Work order:
For each line below that contains the word "tower", return that line.

--- Data Enclosed Below ---

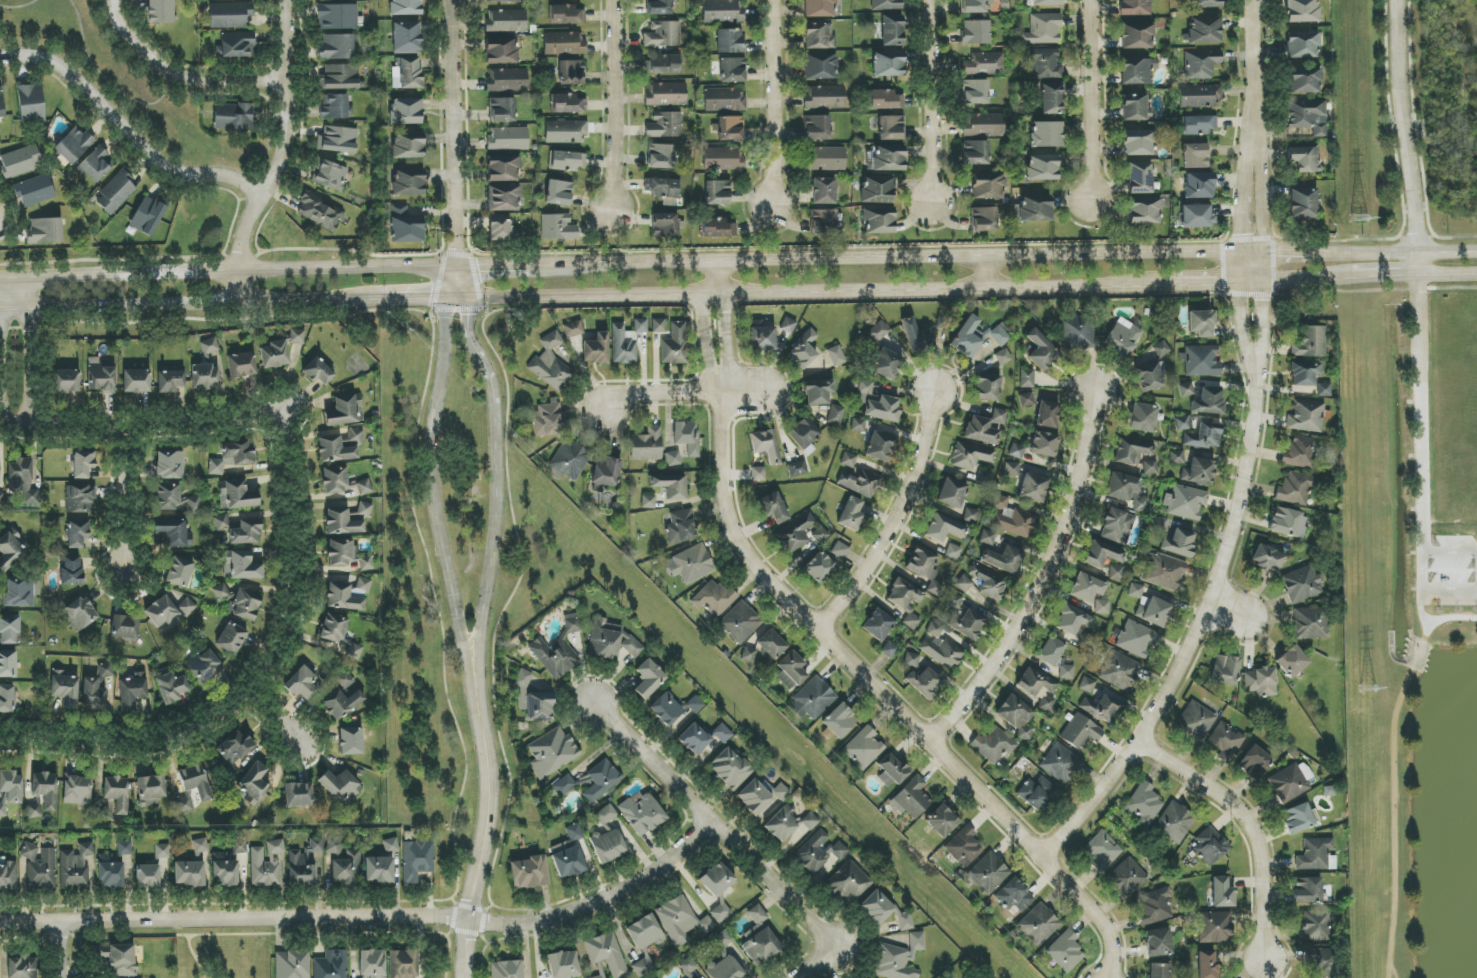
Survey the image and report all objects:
building: (325, 0)
building: (501, 1)
building: (1044, 3)
building: (1204, 3)
building: (886, 5)
building: (975, 6)
building: (405, 7)
building: (659, 7)
building: (1135, 7)
road: (19, 8)
building: (819, 8)
building: (723, 11)
building: (1301, 11)
building: (160, 12)
building: (566, 15)
building: (230, 16)
building: (337, 17)
building: (506, 21)
building: (1043, 29)
building: (892, 30)
building: (1204, 30)
building: (976, 32)
building: (663, 34)
building: (819, 36)
building: (1136, 36)
building: (406, 38)
building: (730, 41)
building: (563, 44)
building: (237, 45)
building: (1301, 45)
building: (337, 47)
building: (501, 51)
building: (664, 64)
building: (888, 64)
building: (984, 64)
building: (1045, 64)
building: (1200, 64)
building: (821, 66)
road: (1251, 69)
building: (732, 70)
building: (1137, 71)
building: (571, 72)
building: (407, 73)
building: (341, 77)
road: (176, 79)
road: (104, 80)
building: (507, 80)
building: (1304, 80)
building: (975, 92)
building: (665, 94)
building: (1199, 96)
building: (824, 97)
building: (724, 99)
building: (1052, 99)
building: (886, 100)
road: (1089, 100)
road: (931, 101)
road: (772, 103)
building: (31, 104)
building: (567, 104)
road: (611, 104)
building: (1, 106)
building: (334, 107)
building: (1135, 108)
building: (503, 110)
building: (406, 112)
building: (1308, 116)
building: (233, 117)
building: (665, 125)
building: (982, 125)
building: (1198, 125)
building: (730, 128)
building: (817, 128)
building: (891, 128)
road: (125, 132)
road: (454, 132)
building: (565, 132)
building: (1046, 134)
road: (1404, 137)
building: (508, 139)
building: (338, 140)
building: (1138, 142)
building: (74, 145)
building: (408, 146)
building: (975, 152)
road: (279, 156)
building: (660, 156)
building: (1195, 156)
building: (885, 158)
building: (723, 159)
building: (825, 159)
building: (1302, 159)
building: (21, 161)
building: (567, 161)
building: (97, 164)
building: (1041, 167)
road: (1245, 167)
building: (503, 168)
building: (329, 175)
building: (1139, 178)
building: (1199, 185)
building: (987, 186)
building: (877, 190)
building: (33, 191)
building: (664, 191)
building: (824, 191)
building: (717, 192)
building: (116, 193)
building: (559, 193)
building: (503, 198)
building: (1302, 204)
building: (1035, 209)
building: (1144, 211)
building: (319, 212)
building: (147, 216)
building: (1195, 216)
building: (983, 219)
power tower: (1360, 219)
building: (822, 221)
building: (878, 221)
building: (664, 225)
building: (558, 228)
building: (717, 228)
building: (499, 229)
building: (407, 230)
building: (44, 231)
road: (1241, 239)
traffic signals: (458, 249)
road: (1281, 252)
road: (1399, 252)
road: (1262, 253)
road: (902, 259)
road: (510, 264)
traffic signals: (477, 266)
road: (228, 270)
road: (987, 273)
road: (1446, 273)
road: (1381, 275)
road: (1304, 278)
road: (458, 281)
road: (1221, 283)
road: (818, 292)
road: (0, 296)
road: (35, 296)
road: (420, 297)
traffic signals: (429, 297)
road: (208, 305)
road: (17, 314)
traffic signals: (469, 315)
road: (724, 320)
road: (704, 321)
building: (1201, 323)
building: (788, 325)
building: (640, 326)
building: (658, 326)
road: (1242, 326)
building: (573, 329)
building: (878, 332)
building: (1077, 333)
building: (976, 336)
building: (296, 337)
building: (761, 337)
building: (916, 337)
building: (1122, 338)
building: (1309, 343)
building: (673, 345)
building: (209, 346)
building: (622, 346)
road: (476, 348)
building: (1161, 349)
building: (596, 350)
building: (803, 350)
building: (1041, 350)
building: (274, 355)
building: (836, 356)
building: (1002, 357)
building: (1201, 362)
building: (550, 364)
building: (886, 364)
building: (241, 365)
road: (1, 371)
road: (37, 371)
building: (318, 372)
building: (1303, 373)
building: (100, 376)
building: (205, 376)
building: (1148, 376)
building: (1026, 378)
building: (67, 381)
building: (136, 381)
building: (170, 381)
building: (987, 387)
building: (1322, 390)
building: (818, 392)
road: (684, 394)
building: (1202, 399)
building: (1026, 400)
building: (876, 403)
building: (345, 411)
building: (1047, 414)
building: (836, 415)
building: (1305, 416)
building: (1142, 418)
building: (547, 419)
building: (1182, 423)
building: (858, 425)
building: (985, 427)
road: (138, 433)
building: (803, 433)
road: (1419, 433)
building: (355, 435)
building: (1204, 436)
building: (686, 437)
building: (1044, 444)
building: (647, 445)
building: (765, 445)
building: (880, 447)
building: (335, 450)
building: (1016, 451)
building: (1131, 451)
building: (1300, 452)
building: (970, 456)
building: (233, 457)
building: (676, 457)
building: (1176, 457)
building: (570, 460)
building: (848, 460)
building: (169, 462)
building: (83, 464)
building: (1150, 467)
building: (797, 469)
building: (1011, 469)
building: (1198, 471)
building: (605, 473)
building: (757, 473)
road: (431, 476)
building: (984, 478)
building: (23, 479)
building: (342, 483)
building: (861, 483)
building: (670, 485)
building: (1033, 488)
building: (1294, 489)
building: (1126, 491)
building: (952, 493)
building: (236, 495)
building: (174, 498)
building: (1, 499)
building: (79, 499)
road: (127, 500)
building: (648, 502)
building: (1185, 502)
building: (773, 508)
building: (364, 509)
building: (852, 514)
road: (894, 519)
building: (1007, 521)
building: (342, 522)
building: (1288, 523)
building: (1160, 524)
building: (1116, 526)
building: (680, 527)
building: (944, 529)
building: (239, 530)
road: (494, 530)
building: (171, 531)
building: (77, 533)
building: (795, 533)
building: (820, 535)
building: (1179, 543)
building: (10, 550)
building: (840, 550)
building: (953, 552)
building: (339, 553)
building: (1101, 554)
building: (1267, 558)
building: (1003, 559)
building: (366, 563)
building: (691, 564)
building: (244, 566)
building: (819, 567)
parking lot: (1443, 568)
building: (71, 570)
building: (179, 572)
building: (1163, 572)
building: (1115, 573)
road: (1039, 580)
building: (988, 582)
building: (963, 583)
building: (363, 584)
building: (1301, 584)
building: (1086, 588)
building: (1135, 591)
building: (21, 592)
building: (342, 598)
building: (714, 598)
building: (953, 601)
building: (239, 602)
building: (906, 602)
building: (1102, 607)
building: (168, 609)
road: (1464, 611)
building: (1154, 612)
building: (80, 613)
road: (1228, 615)
building: (1071, 620)
building: (740, 623)
building: (1309, 623)
building: (878, 625)
building: (966, 625)
building: (126, 627)
park: (1426, 629)
building: (9, 630)
road: (1194, 633)
building: (339, 636)
building: (231, 638)
building: (1080, 638)
building: (1136, 639)
building: (610, 641)
building: (764, 647)
building: (940, 648)
building: (889, 650)
building: (1050, 651)
building: (557, 652)
building: (912, 660)
building: (1292, 661)
building: (8, 664)
building: (204, 665)
building: (1225, 670)
building: (791, 671)
building: (1120, 671)
building: (1066, 672)
building: (524, 678)
building: (648, 678)
building: (924, 682)
building: (1260, 682)
building: (302, 684)
building: (1087, 685)
building: (172, 687)
building: (1038, 688)
power tower: (1367, 689)
building: (65, 690)
road: (258, 690)
building: (132, 693)
building: (93, 694)
road: (883, 694)
building: (343, 697)
building: (6, 698)
building: (812, 699)
building: (695, 704)
building: (535, 705)
building: (1102, 708)
building: (666, 709)
building: (1015, 716)
building: (839, 721)
building: (1195, 721)
road: (272, 729)
building: (1081, 732)
building: (722, 733)
building: (694, 739)
building: (351, 741)
building: (1226, 741)
building: (236, 745)
building: (995, 745)
building: (863, 748)
building: (552, 752)
building: (1060, 763)
building: (1254, 763)
building: (231, 766)
building: (729, 769)
building: (891, 770)
road: (1392, 774)
building: (256, 781)
building: (590, 782)
building: (1291, 782)
building: (12, 786)
building: (193, 787)
building: (340, 787)
building: (45, 789)
building: (77, 790)
building: (150, 790)
building: (1036, 792)
building: (117, 794)
building: (298, 794)
building: (911, 798)
building: (762, 799)
building: (1143, 805)
building: (34, 810)
building: (642, 813)
building: (606, 815)
road: (486, 817)
building: (1297, 819)
building: (941, 821)
building: (788, 823)
building: (1174, 823)
road: (1252, 824)
road: (709, 826)
building: (390, 845)
building: (607, 845)
building: (275, 847)
building: (963, 847)
building: (1209, 847)
building: (124, 848)
building: (200, 849)
building: (162, 851)
building: (1102, 851)
building: (818, 853)
building: (569, 854)
building: (1316, 855)
building: (417, 860)
building: (303, 864)
building: (74, 866)
building: (230, 866)
building: (40, 867)
building: (263, 868)
building: (344, 869)
building: (379, 870)
building: (111, 871)
building: (529, 872)
building: (987, 873)
building: (188, 874)
building: (147, 876)
building: (8, 877)
building: (1127, 878)
building: (716, 880)
building: (848, 883)
building: (1307, 890)
building: (1220, 893)
building: (1014, 896)
road: (598, 902)
building: (1154, 906)
building: (720, 912)
building: (885, 912)
building: (680, 920)
road: (234, 922)
building: (1038, 924)
building: (1316, 925)
building: (1214, 927)
building: (644, 933)
building: (759, 938)
building: (722, 939)
building: (1157, 943)
road: (60, 951)
building: (1066, 952)
building: (606, 954)
building: (1316, 957)
building: (898, 959)
building: (121, 960)
building: (372, 963)
building: (291, 964)
building: (403, 964)
building: (1207, 964)
building: (331, 965)
building: (563, 965)
road: (813, 965)
building: (22, 966)
building: (688, 966)
building: (643, 967)
building: (507, 969)
building: (724, 969)
building: (1158, 970)
road: (1391, 973)
building: (600, 976)
building: (365, 977)
building: (867, 977)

--- End of Enclosed Data ---

Solution for this exercise:
power tower: (1360, 219)
power tower: (1367, 689)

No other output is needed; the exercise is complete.